→ **The task**: If a record holds a picture, drop the picture and return the rest of the record word for word.

(Data extracted from a collection)
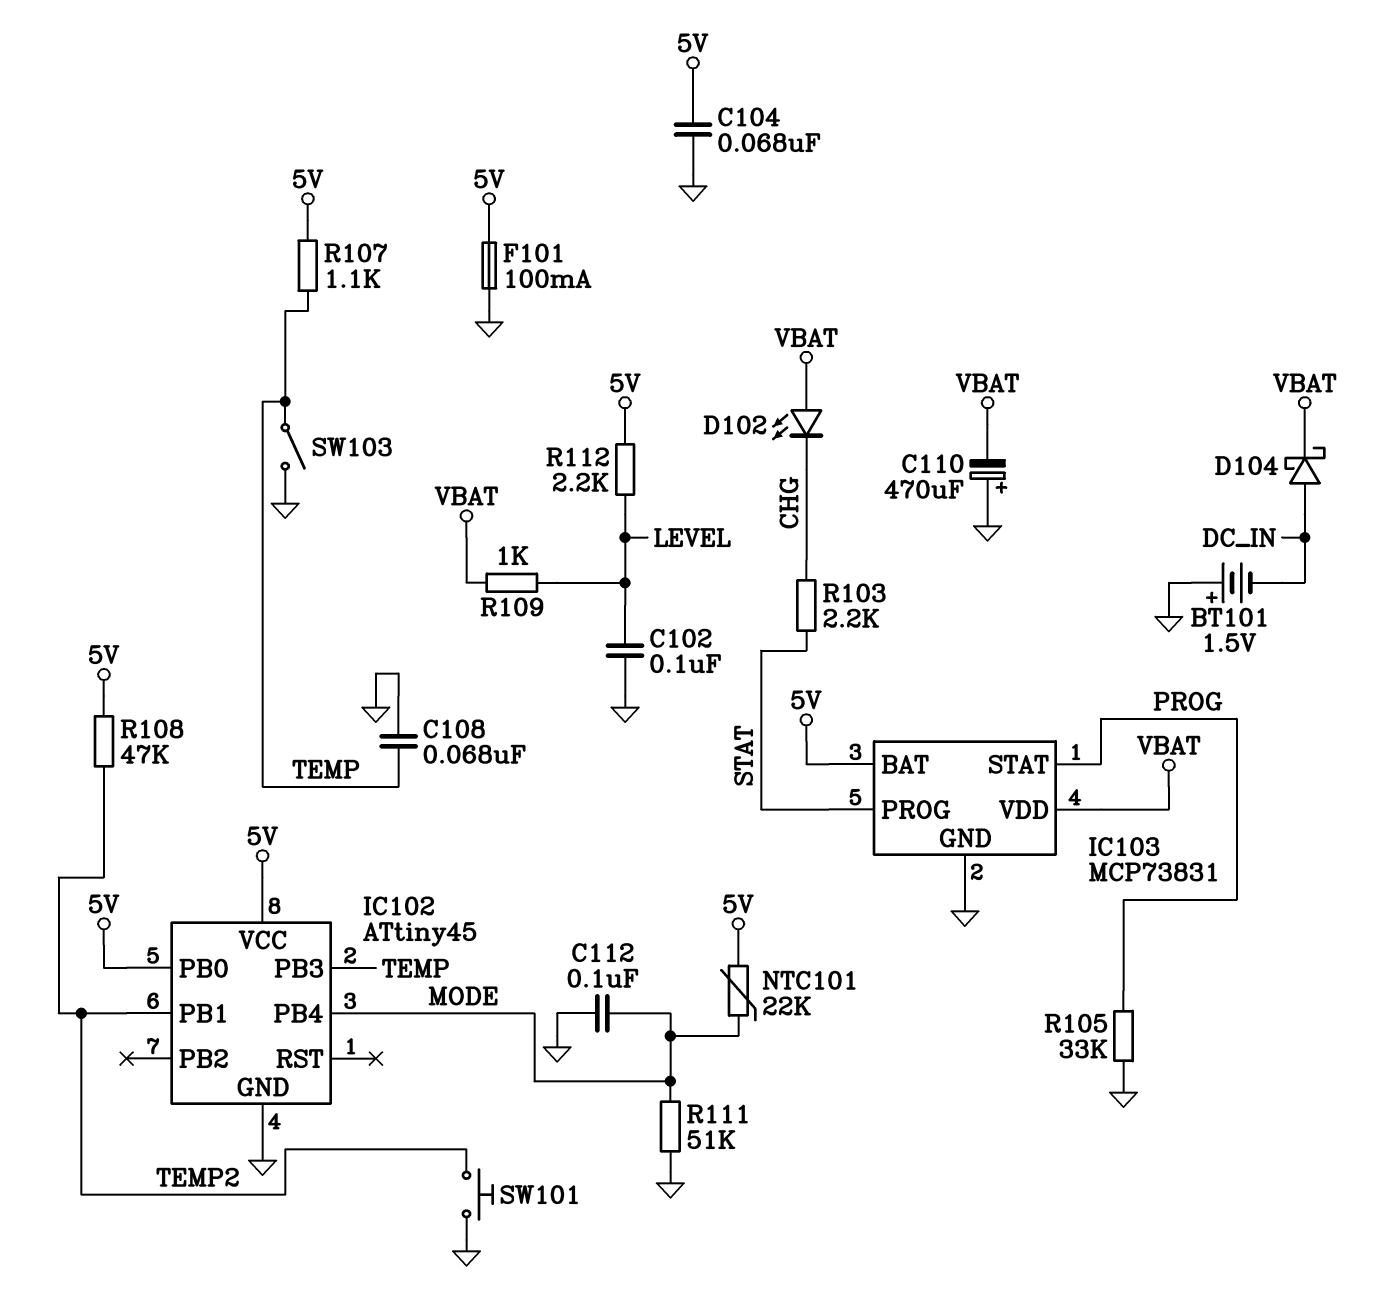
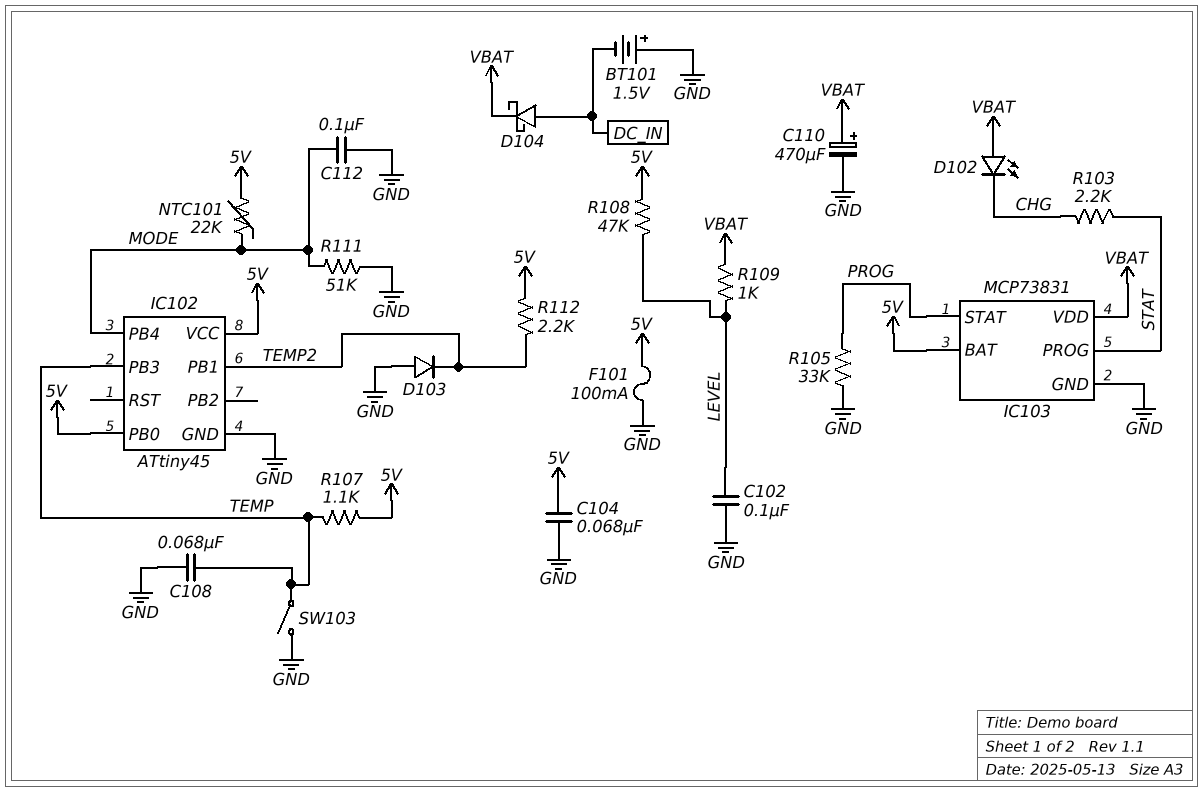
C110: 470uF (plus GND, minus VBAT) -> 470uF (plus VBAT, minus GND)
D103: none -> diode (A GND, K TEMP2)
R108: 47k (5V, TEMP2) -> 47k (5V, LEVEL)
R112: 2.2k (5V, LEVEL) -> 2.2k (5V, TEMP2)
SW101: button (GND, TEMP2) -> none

→ **Written reply**:
C110: 470uF (plus GND, minus VBAT) -> 470uF (plus VBAT, minus GND)
D103: none -> diode (A GND, K TEMP2)
R108: 47k (5V, TEMP2) -> 47k (5V, LEVEL)
R112: 2.2k (5V, LEVEL) -> 2.2k (5V, TEMP2)
SW101: button (GND, TEMP2) -> none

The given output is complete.